> **YOUR GOAL**
Pull out each line below that contains the word "third". Copy every such line in full.

Spatial grounding data
- - - -

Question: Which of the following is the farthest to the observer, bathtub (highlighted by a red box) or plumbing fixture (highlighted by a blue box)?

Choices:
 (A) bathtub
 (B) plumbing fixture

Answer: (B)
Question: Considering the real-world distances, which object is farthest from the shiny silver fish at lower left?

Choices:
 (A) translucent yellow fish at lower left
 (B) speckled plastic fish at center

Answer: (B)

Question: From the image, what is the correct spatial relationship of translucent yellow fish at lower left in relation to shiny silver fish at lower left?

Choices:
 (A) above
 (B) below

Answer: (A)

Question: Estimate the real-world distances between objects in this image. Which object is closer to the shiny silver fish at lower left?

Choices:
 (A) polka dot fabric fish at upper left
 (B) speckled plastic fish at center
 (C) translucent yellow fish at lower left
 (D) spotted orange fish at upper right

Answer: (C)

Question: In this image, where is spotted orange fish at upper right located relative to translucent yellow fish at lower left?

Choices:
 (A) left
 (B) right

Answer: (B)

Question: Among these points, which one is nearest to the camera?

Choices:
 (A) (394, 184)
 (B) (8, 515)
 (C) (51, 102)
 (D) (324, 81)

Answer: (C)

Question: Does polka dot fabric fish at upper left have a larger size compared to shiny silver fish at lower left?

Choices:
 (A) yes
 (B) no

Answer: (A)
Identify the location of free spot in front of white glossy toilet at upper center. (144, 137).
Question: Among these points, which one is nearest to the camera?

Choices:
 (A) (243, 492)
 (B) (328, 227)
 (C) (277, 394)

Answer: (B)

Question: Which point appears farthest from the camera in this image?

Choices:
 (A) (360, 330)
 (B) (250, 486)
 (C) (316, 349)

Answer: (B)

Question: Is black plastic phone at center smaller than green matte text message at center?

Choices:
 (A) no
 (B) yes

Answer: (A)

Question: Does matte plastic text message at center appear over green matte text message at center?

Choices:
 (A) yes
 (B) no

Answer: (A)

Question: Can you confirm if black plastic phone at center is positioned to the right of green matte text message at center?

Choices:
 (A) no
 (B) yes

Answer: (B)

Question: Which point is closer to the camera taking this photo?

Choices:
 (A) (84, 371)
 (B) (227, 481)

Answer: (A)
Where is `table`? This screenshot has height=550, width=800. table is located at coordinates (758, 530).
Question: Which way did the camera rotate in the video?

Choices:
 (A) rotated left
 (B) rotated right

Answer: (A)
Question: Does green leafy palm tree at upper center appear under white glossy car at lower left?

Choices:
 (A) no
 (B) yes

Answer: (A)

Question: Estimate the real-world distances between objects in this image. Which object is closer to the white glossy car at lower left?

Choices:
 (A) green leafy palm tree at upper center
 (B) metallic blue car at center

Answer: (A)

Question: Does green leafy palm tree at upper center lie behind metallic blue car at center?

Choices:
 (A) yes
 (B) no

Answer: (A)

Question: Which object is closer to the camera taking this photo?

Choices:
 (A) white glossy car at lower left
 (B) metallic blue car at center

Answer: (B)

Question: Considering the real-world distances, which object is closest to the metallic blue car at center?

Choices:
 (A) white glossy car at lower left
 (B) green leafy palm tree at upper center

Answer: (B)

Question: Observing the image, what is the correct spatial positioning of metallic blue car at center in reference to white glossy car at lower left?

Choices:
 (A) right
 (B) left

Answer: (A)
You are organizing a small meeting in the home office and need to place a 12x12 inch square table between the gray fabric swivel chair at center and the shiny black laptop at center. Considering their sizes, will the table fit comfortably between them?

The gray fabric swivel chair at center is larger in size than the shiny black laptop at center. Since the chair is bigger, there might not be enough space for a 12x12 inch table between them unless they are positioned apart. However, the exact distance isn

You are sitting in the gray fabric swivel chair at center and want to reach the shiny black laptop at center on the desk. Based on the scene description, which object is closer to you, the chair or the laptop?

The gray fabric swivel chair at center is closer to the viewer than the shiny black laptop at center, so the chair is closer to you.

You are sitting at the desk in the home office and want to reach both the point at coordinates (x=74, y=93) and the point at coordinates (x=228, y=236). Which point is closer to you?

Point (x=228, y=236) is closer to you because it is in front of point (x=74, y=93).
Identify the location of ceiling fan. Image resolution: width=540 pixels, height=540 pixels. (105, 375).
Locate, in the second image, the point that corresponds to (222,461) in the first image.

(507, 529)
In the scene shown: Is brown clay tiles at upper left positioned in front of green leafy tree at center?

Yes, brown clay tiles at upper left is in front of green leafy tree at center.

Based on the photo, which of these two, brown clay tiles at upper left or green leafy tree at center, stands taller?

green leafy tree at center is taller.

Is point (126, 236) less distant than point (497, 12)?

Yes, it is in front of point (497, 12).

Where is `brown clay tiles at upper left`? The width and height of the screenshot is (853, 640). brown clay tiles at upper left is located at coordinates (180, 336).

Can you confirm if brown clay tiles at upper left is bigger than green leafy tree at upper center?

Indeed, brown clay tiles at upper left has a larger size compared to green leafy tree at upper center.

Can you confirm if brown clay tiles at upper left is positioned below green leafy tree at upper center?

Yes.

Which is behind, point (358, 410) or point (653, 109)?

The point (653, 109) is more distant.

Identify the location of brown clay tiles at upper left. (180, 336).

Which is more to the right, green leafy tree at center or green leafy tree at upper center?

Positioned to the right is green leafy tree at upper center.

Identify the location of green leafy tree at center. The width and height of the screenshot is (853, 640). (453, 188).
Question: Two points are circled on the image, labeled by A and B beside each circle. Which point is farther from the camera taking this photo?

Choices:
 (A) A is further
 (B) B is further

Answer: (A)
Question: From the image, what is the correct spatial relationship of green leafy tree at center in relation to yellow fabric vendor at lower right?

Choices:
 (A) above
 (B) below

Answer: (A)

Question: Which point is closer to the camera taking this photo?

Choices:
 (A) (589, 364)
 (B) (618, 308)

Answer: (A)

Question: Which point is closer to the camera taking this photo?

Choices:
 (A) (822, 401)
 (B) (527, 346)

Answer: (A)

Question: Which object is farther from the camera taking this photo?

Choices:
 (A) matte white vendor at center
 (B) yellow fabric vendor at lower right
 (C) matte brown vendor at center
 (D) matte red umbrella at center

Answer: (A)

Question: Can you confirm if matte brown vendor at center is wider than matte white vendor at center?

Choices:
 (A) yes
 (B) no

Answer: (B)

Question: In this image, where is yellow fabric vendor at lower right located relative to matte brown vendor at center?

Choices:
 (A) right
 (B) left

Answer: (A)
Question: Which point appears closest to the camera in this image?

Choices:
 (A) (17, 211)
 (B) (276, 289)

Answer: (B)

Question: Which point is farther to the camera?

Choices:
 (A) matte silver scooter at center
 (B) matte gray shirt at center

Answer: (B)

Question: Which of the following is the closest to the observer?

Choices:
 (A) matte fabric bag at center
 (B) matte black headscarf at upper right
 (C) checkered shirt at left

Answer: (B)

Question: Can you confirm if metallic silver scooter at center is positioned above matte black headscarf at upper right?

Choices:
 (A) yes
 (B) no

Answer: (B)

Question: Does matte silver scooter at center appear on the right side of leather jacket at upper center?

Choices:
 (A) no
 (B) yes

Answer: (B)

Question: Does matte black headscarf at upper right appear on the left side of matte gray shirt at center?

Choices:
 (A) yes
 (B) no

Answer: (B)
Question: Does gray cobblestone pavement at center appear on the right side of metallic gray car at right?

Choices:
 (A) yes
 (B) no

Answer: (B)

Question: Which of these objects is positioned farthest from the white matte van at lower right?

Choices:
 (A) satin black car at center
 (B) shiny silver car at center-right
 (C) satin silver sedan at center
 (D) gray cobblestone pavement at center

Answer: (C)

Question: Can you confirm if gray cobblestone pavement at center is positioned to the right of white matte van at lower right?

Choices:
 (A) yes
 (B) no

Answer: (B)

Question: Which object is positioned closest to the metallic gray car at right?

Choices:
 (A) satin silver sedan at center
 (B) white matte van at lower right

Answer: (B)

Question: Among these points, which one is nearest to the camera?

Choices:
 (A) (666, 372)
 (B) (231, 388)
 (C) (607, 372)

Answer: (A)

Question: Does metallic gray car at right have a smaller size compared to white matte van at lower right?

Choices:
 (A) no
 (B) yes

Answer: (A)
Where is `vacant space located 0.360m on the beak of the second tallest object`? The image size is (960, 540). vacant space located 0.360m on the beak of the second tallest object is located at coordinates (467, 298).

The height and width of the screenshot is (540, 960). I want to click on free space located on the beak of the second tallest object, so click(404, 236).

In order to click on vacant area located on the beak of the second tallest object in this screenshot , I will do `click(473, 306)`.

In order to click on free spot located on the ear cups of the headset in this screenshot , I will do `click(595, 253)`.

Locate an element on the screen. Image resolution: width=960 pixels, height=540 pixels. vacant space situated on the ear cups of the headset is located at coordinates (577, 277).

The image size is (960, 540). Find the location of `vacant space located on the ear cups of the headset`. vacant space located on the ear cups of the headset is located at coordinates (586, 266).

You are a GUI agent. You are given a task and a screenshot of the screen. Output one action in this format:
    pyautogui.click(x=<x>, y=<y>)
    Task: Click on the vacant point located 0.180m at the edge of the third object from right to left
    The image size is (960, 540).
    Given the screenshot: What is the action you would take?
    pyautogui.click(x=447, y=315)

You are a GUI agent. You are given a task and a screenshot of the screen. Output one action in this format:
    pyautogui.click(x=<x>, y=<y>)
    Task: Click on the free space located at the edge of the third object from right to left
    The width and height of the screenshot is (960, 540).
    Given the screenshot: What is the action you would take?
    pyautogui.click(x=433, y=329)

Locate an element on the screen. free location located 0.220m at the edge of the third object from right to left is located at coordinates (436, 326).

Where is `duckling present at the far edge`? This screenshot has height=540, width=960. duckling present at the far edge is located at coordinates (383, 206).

- - - -

> **ANSWER BOX**
    Task: Click on the vacant point located 0.180m at the edge of the third object from right to left
    Task: Click on the free space located at the edge of the third object from right to left
Locate an element on the screen. free location located 0.220m at the edge of the third object from right to left is located at coordinates (436, 326).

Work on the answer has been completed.